**PROBLEM DESCRIPTION**
Collect every line in the records below that contains the word "Humdrum".

##########

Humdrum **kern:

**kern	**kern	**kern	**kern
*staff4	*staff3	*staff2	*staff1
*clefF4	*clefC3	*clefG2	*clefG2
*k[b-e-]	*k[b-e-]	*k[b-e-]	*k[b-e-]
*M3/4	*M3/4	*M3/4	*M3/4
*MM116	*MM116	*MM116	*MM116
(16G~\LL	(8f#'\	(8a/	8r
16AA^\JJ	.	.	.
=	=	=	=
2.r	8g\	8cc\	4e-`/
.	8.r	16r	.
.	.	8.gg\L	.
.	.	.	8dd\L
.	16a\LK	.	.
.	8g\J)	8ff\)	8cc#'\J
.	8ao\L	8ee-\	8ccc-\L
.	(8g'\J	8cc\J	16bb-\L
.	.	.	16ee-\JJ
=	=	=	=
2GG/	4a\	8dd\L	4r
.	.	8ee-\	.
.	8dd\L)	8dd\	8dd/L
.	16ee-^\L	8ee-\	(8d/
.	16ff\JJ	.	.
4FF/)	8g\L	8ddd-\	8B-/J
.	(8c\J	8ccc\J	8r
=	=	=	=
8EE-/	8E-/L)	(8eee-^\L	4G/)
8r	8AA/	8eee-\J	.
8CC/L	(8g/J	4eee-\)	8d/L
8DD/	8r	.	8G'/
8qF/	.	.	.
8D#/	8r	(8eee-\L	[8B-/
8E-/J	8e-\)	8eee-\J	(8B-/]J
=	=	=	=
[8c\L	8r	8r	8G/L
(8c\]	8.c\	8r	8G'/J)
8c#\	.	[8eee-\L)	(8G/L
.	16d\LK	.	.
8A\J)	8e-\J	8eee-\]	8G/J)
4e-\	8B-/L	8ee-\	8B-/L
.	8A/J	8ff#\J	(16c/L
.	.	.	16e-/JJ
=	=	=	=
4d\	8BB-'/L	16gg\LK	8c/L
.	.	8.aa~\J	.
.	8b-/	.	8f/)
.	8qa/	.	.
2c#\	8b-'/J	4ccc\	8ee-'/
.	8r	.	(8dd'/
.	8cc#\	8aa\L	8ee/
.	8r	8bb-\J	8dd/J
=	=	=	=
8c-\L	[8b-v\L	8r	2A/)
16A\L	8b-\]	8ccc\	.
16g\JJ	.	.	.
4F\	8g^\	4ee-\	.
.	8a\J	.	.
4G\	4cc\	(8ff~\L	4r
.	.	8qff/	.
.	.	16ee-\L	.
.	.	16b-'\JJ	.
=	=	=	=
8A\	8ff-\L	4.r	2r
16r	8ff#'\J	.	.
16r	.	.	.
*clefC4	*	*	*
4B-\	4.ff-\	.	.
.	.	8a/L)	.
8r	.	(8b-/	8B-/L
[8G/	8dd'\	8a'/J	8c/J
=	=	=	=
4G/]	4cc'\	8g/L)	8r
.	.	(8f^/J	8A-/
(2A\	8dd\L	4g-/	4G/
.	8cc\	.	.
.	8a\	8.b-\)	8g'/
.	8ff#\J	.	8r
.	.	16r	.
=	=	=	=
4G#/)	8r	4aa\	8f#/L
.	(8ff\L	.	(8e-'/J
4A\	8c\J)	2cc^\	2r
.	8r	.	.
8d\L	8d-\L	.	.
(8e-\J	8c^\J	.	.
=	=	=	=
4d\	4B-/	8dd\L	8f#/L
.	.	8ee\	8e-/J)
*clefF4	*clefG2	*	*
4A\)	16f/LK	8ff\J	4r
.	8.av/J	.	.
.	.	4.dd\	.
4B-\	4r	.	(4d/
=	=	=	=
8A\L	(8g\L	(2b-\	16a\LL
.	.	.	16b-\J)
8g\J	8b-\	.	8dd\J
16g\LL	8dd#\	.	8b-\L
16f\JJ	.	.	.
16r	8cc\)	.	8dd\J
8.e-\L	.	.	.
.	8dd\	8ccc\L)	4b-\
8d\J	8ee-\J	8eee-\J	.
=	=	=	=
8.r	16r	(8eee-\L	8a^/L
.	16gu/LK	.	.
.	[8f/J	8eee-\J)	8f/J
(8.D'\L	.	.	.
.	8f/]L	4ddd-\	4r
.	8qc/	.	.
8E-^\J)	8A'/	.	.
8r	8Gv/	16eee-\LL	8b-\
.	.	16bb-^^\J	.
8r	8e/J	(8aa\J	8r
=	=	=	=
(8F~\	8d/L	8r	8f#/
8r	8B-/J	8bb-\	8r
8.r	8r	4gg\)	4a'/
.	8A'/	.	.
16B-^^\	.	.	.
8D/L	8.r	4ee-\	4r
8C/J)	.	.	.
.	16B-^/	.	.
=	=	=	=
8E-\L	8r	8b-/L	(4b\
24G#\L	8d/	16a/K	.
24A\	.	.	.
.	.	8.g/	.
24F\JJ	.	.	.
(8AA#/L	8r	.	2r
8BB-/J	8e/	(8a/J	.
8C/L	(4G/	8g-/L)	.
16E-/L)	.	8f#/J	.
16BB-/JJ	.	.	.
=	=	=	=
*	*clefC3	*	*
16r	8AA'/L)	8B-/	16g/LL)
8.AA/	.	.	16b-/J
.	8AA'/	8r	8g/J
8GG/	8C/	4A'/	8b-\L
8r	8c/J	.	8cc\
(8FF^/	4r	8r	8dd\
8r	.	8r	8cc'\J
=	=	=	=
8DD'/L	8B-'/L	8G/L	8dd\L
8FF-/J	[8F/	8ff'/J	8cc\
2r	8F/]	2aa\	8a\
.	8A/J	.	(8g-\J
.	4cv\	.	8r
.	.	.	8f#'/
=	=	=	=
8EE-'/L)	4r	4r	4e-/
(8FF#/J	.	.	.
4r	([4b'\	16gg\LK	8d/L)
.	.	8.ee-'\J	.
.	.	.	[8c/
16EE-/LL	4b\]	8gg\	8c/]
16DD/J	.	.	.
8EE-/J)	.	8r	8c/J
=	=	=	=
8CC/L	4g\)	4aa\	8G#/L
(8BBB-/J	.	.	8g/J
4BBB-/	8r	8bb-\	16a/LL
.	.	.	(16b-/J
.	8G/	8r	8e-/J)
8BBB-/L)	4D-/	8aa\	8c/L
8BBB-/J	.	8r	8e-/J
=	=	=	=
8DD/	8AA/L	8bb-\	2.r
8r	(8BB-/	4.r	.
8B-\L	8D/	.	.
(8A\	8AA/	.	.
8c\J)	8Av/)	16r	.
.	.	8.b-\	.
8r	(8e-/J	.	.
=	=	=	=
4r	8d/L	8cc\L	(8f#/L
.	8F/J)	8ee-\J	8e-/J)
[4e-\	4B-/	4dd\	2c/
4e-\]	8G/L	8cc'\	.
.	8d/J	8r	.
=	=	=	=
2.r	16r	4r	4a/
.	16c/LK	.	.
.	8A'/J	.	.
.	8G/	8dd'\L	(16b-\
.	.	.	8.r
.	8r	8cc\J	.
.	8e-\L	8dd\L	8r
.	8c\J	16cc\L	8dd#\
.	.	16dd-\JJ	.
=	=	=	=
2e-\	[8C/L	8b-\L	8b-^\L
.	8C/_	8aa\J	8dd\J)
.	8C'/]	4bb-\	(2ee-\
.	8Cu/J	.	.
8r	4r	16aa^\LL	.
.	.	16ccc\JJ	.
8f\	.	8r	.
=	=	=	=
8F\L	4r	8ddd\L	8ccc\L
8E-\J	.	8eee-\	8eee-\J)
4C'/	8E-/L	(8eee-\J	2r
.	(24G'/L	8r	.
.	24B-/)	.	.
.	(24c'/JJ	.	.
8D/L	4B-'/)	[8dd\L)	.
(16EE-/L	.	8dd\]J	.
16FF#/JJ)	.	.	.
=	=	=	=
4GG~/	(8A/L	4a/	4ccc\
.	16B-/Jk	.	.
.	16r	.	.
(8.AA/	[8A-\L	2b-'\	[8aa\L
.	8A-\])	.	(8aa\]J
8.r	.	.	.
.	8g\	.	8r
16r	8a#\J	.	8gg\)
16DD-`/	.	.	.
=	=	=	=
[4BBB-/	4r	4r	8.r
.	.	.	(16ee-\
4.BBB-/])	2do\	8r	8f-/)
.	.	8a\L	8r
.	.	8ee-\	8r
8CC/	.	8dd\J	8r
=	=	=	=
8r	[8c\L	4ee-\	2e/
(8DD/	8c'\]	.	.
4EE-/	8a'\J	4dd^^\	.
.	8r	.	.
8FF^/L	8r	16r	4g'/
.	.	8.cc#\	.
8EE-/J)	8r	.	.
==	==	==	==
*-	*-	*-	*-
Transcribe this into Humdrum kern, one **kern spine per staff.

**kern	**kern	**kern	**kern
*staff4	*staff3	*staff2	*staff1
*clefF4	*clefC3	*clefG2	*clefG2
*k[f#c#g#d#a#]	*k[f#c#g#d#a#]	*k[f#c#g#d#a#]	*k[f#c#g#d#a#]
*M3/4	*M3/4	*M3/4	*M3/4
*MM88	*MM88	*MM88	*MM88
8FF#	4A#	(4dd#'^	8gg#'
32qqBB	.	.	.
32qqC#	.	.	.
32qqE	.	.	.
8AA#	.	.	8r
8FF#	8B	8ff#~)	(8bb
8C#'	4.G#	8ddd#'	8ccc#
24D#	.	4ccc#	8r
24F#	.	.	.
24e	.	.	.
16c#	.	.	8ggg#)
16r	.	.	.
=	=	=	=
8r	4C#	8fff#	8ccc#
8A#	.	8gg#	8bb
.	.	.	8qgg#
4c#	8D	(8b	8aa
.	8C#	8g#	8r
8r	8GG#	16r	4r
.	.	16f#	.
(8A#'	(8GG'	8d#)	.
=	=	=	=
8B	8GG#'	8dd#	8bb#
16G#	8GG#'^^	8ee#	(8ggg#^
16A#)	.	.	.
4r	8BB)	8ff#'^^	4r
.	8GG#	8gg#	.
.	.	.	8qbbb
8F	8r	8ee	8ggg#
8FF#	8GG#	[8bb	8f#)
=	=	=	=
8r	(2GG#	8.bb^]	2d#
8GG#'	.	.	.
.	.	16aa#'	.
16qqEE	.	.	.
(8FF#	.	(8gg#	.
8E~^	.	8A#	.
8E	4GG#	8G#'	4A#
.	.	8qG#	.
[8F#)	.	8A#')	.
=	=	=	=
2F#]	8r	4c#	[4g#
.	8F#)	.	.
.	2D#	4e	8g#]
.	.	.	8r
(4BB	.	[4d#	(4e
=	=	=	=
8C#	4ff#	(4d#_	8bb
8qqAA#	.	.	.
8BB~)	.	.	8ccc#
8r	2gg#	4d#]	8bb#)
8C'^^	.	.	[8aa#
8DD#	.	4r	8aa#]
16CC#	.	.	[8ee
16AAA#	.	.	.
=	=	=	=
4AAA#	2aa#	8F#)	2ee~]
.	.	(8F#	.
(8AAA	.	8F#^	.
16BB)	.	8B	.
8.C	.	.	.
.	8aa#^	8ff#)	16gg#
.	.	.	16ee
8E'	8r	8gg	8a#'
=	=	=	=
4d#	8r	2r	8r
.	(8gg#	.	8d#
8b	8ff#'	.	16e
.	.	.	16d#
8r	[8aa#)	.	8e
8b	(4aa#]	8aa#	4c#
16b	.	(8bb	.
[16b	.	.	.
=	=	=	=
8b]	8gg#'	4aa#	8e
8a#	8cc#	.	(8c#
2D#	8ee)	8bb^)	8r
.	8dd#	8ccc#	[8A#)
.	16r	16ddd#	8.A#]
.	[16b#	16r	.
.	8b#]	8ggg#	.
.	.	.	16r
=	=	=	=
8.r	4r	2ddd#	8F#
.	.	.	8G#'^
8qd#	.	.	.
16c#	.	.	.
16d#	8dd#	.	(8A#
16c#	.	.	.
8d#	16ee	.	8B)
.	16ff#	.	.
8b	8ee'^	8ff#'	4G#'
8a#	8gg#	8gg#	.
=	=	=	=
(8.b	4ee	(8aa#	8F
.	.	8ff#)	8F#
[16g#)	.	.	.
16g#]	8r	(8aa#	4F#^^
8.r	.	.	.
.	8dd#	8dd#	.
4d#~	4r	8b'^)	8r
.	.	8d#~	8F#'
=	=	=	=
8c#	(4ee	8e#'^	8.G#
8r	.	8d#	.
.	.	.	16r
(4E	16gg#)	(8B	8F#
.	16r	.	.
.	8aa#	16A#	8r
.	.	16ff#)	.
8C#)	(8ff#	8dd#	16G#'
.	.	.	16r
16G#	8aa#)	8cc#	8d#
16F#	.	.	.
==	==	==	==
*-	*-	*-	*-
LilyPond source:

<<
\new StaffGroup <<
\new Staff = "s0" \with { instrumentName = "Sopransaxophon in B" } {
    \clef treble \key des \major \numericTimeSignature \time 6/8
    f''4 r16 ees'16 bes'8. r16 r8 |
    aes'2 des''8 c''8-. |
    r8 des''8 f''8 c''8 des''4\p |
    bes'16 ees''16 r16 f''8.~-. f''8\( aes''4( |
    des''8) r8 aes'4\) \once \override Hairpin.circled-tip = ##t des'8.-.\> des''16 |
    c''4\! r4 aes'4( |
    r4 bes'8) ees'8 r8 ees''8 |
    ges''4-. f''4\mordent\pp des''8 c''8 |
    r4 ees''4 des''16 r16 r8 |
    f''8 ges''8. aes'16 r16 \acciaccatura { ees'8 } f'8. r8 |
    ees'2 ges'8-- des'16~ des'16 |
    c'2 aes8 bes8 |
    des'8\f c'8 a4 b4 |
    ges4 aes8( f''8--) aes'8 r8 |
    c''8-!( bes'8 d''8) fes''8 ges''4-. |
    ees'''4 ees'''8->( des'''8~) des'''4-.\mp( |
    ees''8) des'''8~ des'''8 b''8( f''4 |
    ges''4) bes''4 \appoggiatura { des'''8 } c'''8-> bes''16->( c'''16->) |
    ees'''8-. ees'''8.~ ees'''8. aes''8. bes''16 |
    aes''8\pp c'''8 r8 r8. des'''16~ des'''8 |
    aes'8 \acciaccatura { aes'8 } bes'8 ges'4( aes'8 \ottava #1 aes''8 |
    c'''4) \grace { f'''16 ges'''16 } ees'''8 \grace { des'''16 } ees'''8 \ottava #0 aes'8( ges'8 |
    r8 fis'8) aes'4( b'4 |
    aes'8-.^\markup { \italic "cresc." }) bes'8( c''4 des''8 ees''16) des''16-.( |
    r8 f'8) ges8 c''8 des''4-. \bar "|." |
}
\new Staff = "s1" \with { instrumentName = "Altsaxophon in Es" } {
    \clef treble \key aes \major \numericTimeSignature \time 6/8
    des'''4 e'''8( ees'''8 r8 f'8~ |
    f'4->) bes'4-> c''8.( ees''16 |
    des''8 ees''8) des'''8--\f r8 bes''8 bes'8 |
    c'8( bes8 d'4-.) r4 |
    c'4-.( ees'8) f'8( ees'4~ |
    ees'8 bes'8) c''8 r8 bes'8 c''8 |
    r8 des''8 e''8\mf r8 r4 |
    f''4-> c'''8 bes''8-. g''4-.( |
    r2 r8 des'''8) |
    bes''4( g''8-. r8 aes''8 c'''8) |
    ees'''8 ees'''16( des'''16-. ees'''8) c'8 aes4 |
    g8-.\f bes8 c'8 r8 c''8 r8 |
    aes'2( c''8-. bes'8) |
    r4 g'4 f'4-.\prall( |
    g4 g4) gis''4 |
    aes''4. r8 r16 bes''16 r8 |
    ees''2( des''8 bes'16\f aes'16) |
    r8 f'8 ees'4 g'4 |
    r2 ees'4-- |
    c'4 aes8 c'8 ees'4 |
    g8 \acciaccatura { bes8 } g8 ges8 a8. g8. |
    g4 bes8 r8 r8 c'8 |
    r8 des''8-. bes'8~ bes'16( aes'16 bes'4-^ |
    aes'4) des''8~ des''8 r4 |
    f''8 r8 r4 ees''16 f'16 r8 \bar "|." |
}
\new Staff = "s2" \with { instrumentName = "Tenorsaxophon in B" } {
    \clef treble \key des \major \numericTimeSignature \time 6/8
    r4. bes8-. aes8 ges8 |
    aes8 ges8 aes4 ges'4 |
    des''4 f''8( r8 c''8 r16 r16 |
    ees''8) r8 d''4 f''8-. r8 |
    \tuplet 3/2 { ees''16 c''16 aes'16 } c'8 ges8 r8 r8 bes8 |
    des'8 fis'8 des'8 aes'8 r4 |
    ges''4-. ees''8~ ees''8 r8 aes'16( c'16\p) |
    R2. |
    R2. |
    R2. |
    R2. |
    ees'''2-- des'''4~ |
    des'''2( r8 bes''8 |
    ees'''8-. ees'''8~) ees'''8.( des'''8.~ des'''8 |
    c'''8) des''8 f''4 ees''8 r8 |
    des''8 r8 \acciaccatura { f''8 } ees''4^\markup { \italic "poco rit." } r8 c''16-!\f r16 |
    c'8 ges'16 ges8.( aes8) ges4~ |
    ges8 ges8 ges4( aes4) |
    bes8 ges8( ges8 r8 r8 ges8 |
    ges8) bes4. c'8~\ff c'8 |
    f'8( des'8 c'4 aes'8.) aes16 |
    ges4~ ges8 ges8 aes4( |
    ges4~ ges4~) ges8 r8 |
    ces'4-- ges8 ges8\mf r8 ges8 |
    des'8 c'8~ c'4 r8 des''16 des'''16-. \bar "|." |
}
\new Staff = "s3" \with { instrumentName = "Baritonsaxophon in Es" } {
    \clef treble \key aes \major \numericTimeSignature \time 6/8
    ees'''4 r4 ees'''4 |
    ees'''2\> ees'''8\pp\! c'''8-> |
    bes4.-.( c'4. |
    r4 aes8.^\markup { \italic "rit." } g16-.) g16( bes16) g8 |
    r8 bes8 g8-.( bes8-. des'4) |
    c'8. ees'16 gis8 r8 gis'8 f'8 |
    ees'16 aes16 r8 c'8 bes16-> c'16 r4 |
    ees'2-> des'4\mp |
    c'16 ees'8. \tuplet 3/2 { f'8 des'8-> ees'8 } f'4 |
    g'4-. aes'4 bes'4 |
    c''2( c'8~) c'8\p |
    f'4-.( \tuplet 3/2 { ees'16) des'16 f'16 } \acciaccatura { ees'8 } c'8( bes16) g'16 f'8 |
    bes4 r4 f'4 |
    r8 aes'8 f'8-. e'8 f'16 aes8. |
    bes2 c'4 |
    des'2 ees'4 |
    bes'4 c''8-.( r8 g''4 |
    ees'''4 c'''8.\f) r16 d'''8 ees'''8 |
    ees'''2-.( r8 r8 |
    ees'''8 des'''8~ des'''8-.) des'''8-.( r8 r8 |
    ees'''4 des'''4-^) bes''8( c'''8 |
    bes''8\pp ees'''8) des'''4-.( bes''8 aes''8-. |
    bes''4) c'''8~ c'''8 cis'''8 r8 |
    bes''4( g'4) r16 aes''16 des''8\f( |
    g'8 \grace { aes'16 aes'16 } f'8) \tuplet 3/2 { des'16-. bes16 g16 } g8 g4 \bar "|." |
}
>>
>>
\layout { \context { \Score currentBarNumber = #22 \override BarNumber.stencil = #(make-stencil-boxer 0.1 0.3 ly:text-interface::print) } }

##########

**RESULT**
Humdrum **kern:
Transcribe this into Humdrum kern, one **kern spine per staff.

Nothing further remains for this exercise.